▶ DATA
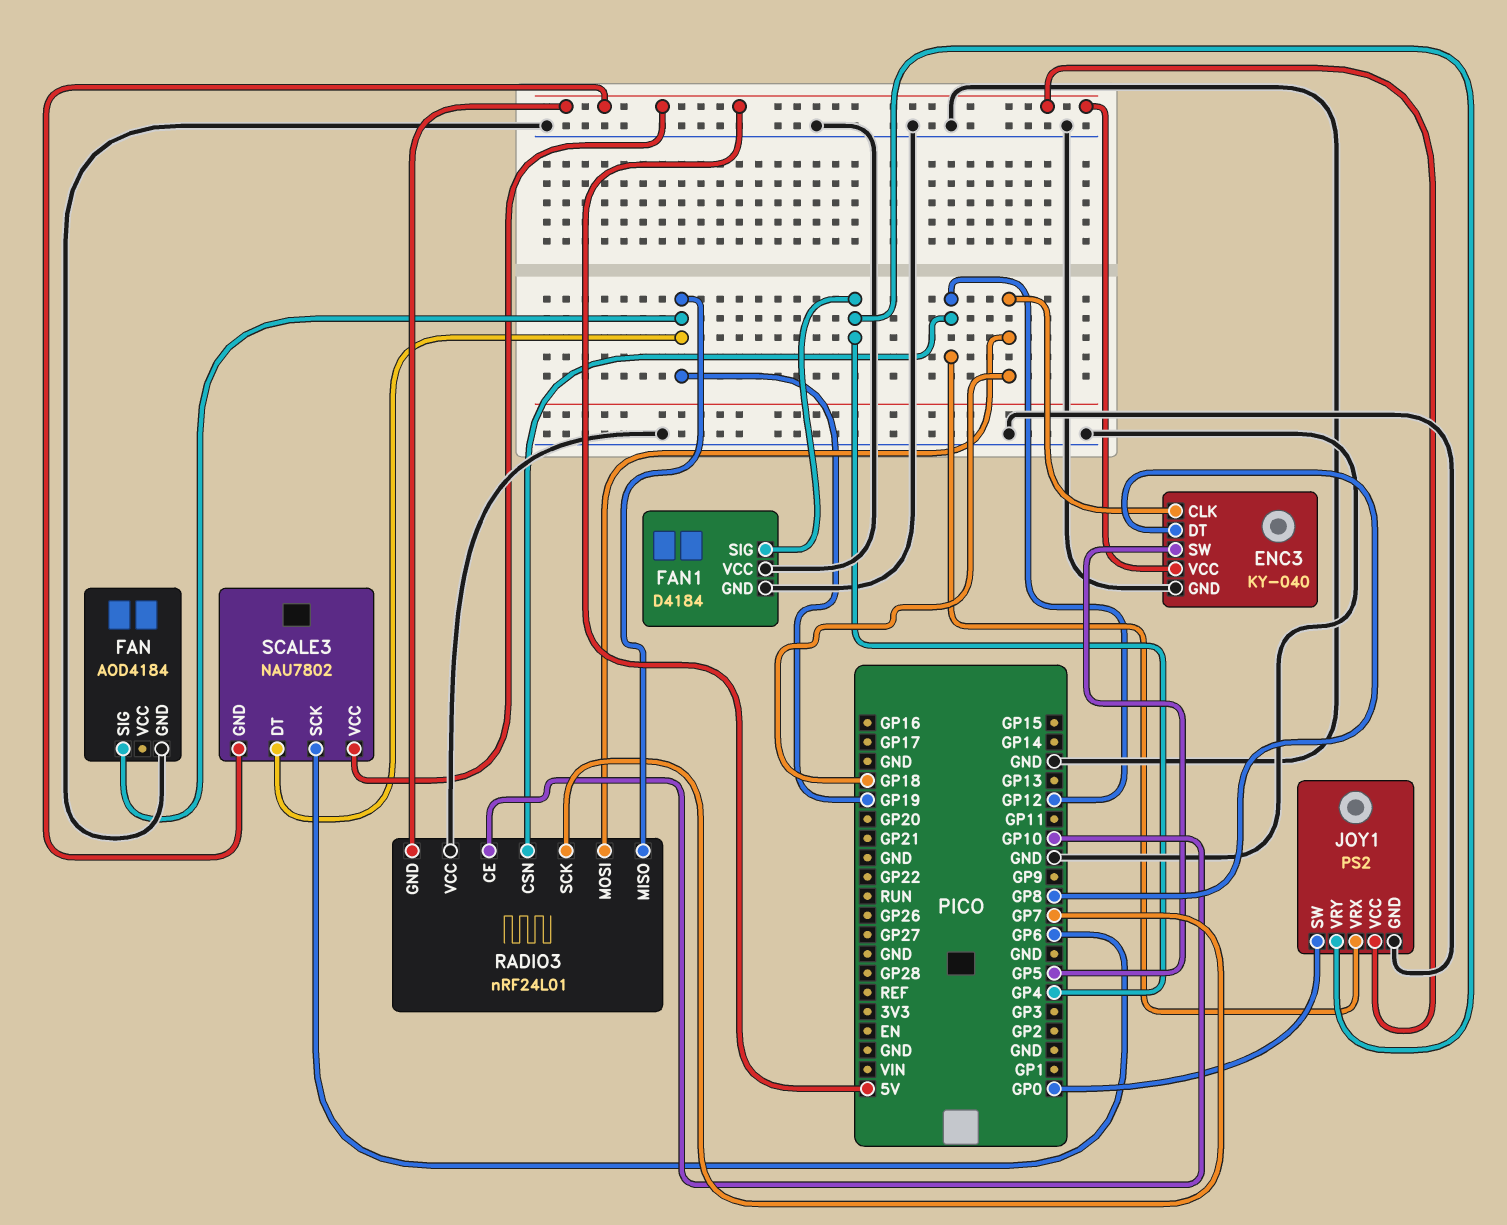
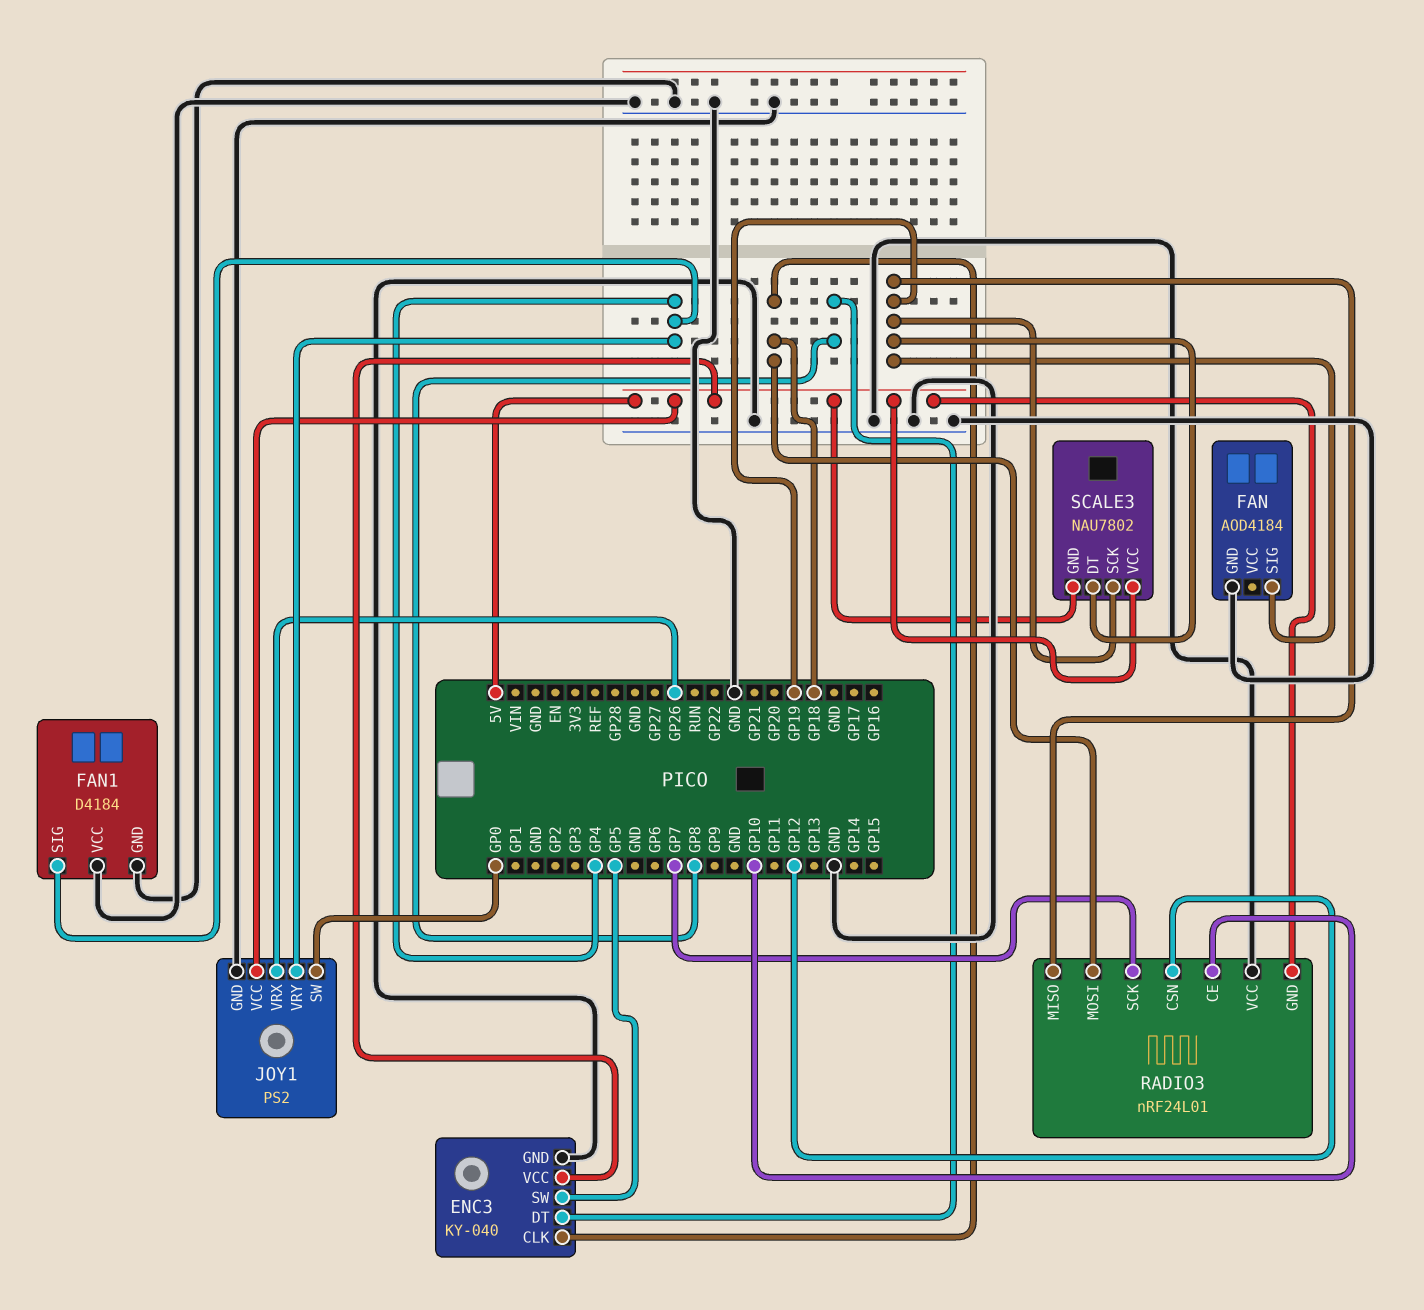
JOY1 pin VRX: GP12 -> GP26
SCALE3 pin SCK: GP6 -> GP19

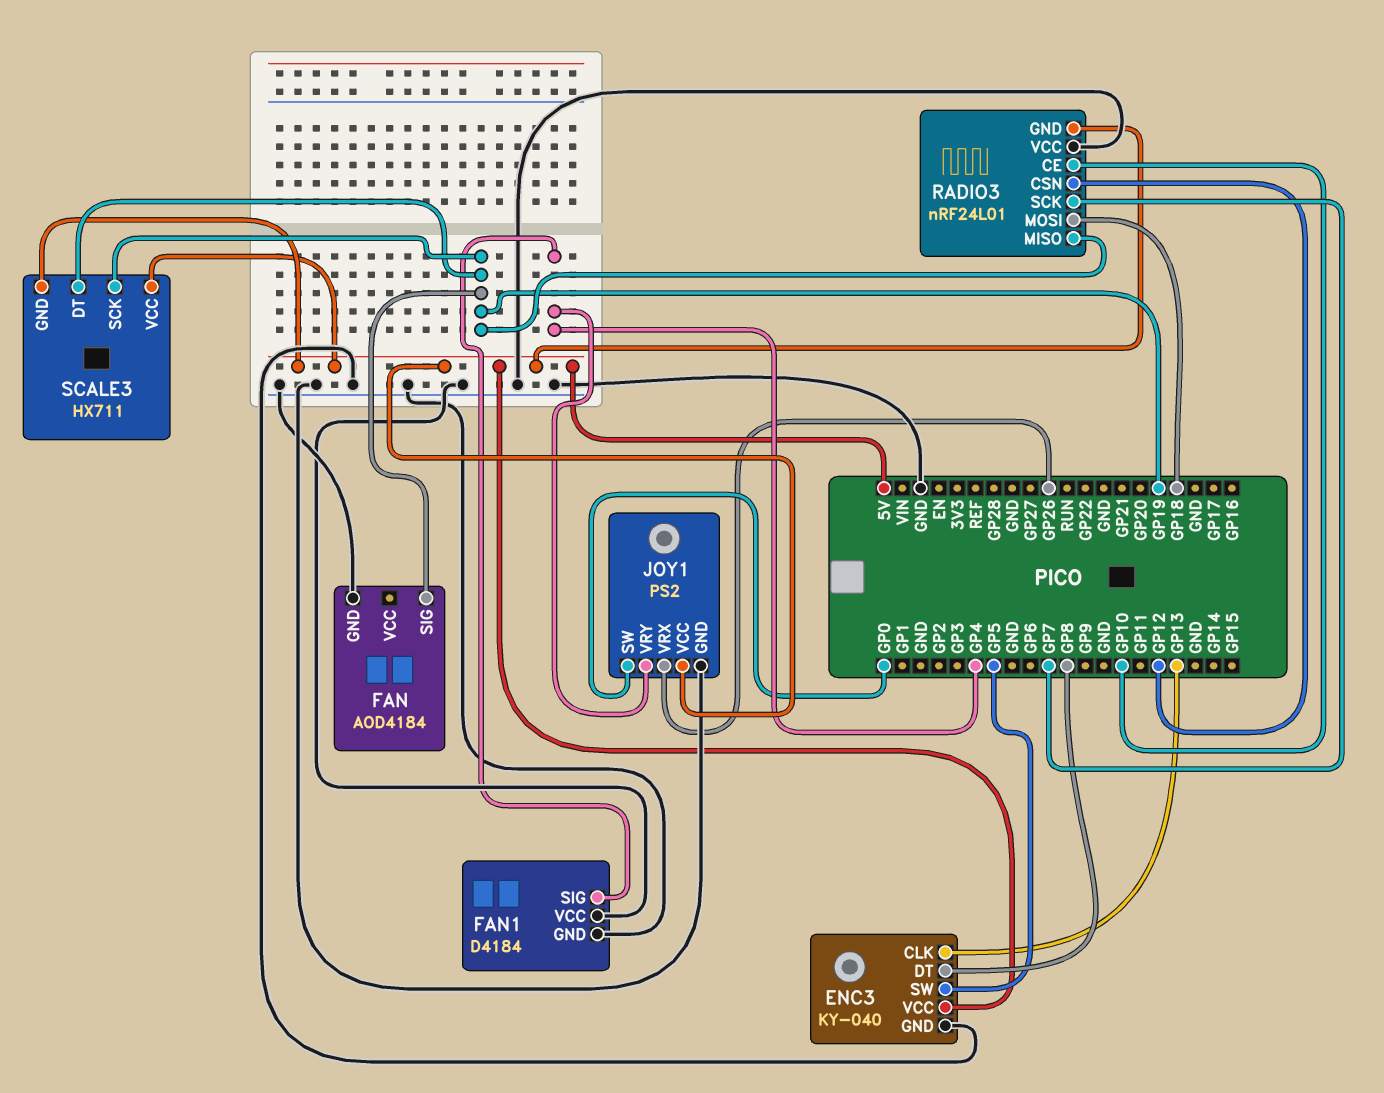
ENC3 pin CLK: GP18 -> GP13
SCALE3: NAU7802 -> HX711

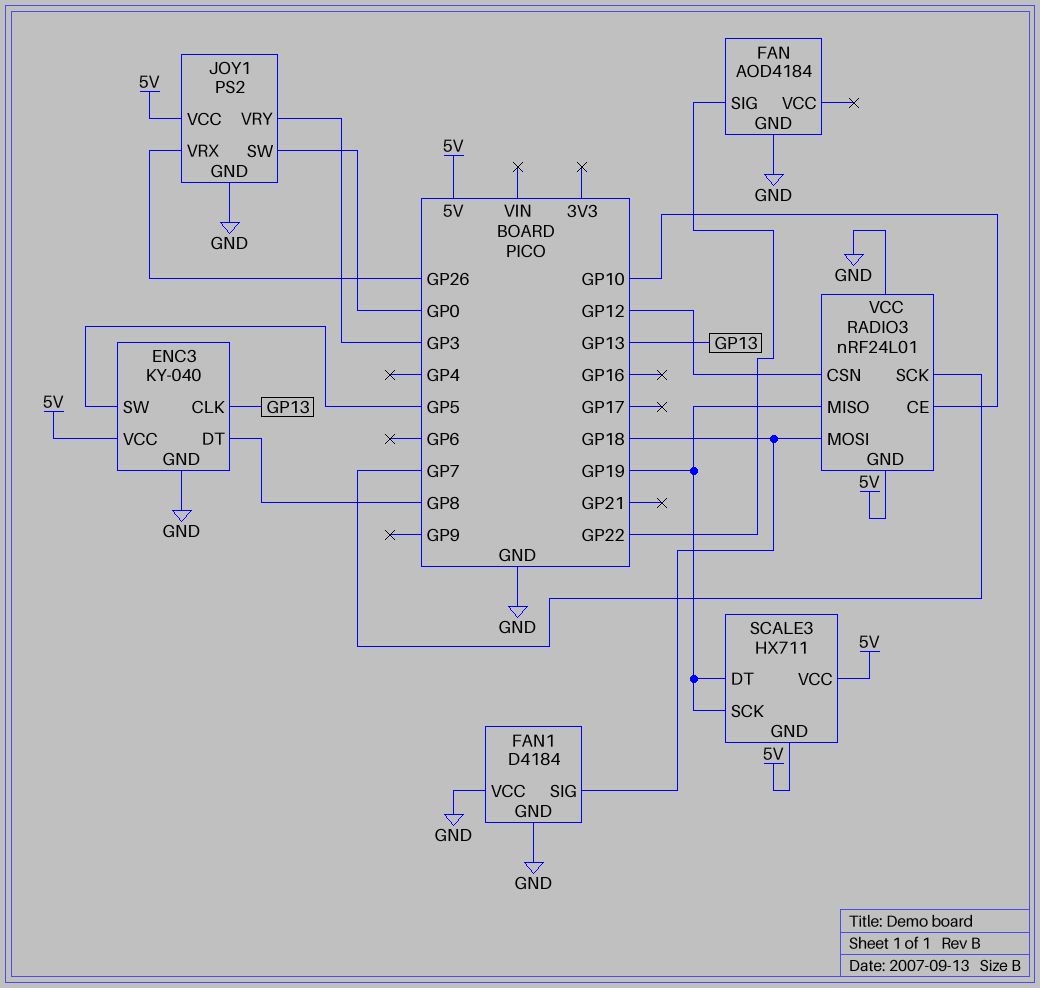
FAN pin SIG: GP19 -> GP22
FAN1 pin SIG: GP4 -> GP18
JOY1 pin VRY: GP4 -> GP3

▶ TASK GOAL
What's needed is a word-for-word copy of the lines from the one holding "FAN pin SIG: GP19 -> GP22" through the final line of the data.

▶ EXERCISE RESULT
FAN pin SIG: GP19 -> GP22
FAN1 pin SIG: GP4 -> GP18
JOY1 pin VRY: GP4 -> GP3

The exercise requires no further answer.